▸ 課題の指示: 以下の行をすべて、一字一句変えずにそのまま返せ。

----- 表示項目 -----

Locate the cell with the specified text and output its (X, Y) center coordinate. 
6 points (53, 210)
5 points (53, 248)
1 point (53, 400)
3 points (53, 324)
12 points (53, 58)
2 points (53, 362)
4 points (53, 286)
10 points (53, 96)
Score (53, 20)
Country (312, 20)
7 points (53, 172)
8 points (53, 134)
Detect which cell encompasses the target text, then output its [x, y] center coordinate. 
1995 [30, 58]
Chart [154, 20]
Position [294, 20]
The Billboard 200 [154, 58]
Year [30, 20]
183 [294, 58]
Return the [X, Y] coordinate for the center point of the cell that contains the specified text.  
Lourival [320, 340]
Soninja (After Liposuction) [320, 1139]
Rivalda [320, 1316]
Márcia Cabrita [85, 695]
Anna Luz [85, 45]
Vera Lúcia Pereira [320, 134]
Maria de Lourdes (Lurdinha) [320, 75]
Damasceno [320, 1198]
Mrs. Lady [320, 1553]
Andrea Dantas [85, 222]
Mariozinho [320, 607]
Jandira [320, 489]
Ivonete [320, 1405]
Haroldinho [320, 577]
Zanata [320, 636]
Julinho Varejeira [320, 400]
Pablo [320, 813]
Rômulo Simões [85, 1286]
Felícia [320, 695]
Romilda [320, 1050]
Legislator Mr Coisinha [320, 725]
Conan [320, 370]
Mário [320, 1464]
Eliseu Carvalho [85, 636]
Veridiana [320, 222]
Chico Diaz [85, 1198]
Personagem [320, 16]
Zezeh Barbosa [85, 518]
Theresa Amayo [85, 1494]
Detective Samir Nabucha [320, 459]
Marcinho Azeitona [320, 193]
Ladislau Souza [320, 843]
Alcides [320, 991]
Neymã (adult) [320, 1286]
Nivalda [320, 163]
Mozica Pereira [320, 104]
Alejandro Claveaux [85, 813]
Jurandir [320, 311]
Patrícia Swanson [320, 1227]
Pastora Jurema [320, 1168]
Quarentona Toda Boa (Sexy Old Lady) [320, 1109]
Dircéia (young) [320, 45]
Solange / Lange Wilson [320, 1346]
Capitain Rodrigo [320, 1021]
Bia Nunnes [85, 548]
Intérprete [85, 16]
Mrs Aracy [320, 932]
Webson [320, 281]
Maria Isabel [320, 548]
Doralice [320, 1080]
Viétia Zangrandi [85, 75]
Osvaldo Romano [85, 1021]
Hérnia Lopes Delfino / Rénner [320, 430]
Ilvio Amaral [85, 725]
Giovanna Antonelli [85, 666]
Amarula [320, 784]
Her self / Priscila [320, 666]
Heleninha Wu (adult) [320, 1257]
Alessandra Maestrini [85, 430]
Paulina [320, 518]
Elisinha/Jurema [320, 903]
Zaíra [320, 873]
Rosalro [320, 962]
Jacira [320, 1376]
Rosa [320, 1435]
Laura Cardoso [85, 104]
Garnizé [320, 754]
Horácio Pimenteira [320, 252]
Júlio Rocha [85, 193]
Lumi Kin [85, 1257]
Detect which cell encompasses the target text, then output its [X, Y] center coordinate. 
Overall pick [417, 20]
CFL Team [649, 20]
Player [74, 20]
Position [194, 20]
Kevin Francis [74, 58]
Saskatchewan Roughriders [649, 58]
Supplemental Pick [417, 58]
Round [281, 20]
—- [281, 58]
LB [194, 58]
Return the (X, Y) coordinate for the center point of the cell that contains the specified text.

-----

▸ 正しい出力:
Locate the cell with the specified text and output its (X, Y) center coordinate. 
6 points (53, 210)
5 points (53, 248)
1 point (53, 400)
3 points (53, 324)
12 points (53, 58)
2 points (53, 362)
4 points (53, 286)
10 points (53, 96)
Score (53, 20)
Country (312, 20)
7 points (53, 172)
8 points (53, 134)
Detect which cell encompasses the target text, then output its [x, y] center coordinate. 
1995 [30, 58]
Chart [154, 20]
Position [294, 20]
The Billboard 200 [154, 58]
Year [30, 20]
183 [294, 58]
Return the [X, Y] coordinate for the center point of the cell that contains the specified text.  
Lourival [320, 340]
Soninja (After Liposuction) [320, 1139]
Rivalda [320, 1316]
Márcia Cabrita [85, 695]
Anna Luz [85, 45]
Vera Lúcia Pereira [320, 134]
Maria de Lourdes (Lurdinha) [320, 75]
Damasceno [320, 1198]
Mrs. Lady [320, 1553]
Andrea Dantas [85, 222]
Mariozinho [320, 607]
Jandira [320, 489]
Ivonete [320, 1405]
Haroldinho [320, 577]
Zanata [320, 636]
Julinho Varejeira [320, 400]
Pablo [320, 813]
Rômulo Simões [85, 1286]
Felícia [320, 695]
Romilda [320, 1050]
Legislator Mr Coisinha [320, 725]
Conan [320, 370]
Mário [320, 1464]
Eliseu Carvalho [85, 636]
Veridiana [320, 222]
Chico Diaz [85, 1198]
Personagem [320, 16]
Zezeh Barbosa [85, 518]
Theresa Amayo [85, 1494]
Detective Samir Nabucha [320, 459]
Marcinho Azeitona [320, 193]
Ladislau Souza [320, 843]
Alcides [320, 991]
Neymã (adult) [320, 1286]
Nivalda [320, 163]
Mozica Pereira [320, 104]
Alejandro Claveaux [85, 813]
Jurandir [320, 311]
Patrícia Swanson [320, 1227]
Pastora Jurema [320, 1168]
Quarentona Toda Boa (Sexy Old Lady) [320, 1109]
Dircéia (young) [320, 45]
Solange / Lange Wilson [320, 1346]
Capitain Rodrigo [320, 1021]
Bia Nunnes [85, 548]
Intérprete [85, 16]
Mrs Aracy [320, 932]
Webson [320, 281]
Maria Isabel [320, 548]
Doralice [320, 1080]
Viétia Zangrandi [85, 75]
Osvaldo Romano [85, 1021]
Hérnia Lopes Delfino / Rénner [320, 430]
Ilvio Amaral [85, 725]
Giovanna Antonelli [85, 666]
Amarula [320, 784]
Her self / Priscila [320, 666]
Heleninha Wu (adult) [320, 1257]
Alessandra Maestrini [85, 430]
Paulina [320, 518]
Elisinha/Jurema [320, 903]
Zaíra [320, 873]
Rosalro [320, 962]
Jacira [320, 1376]
Rosa [320, 1435]
Laura Cardoso [85, 104]
Garnizé [320, 754]
Horácio Pimenteira [320, 252]
Júlio Rocha [85, 193]
Lumi Kin [85, 1257]
Detect which cell encompasses the target text, then output its [X, Y] center coordinate. 
Overall pick [417, 20]
CFL Team [649, 20]
Player [74, 20]
Position [194, 20]
Kevin Francis [74, 58]
Saskatchewan Roughriders [649, 58]
Supplemental Pick [417, 58]
Round [281, 20]
—- [281, 58]
LB [194, 58]
Return the (X, Y) coordinate for the center point of the cell that contains the specified text.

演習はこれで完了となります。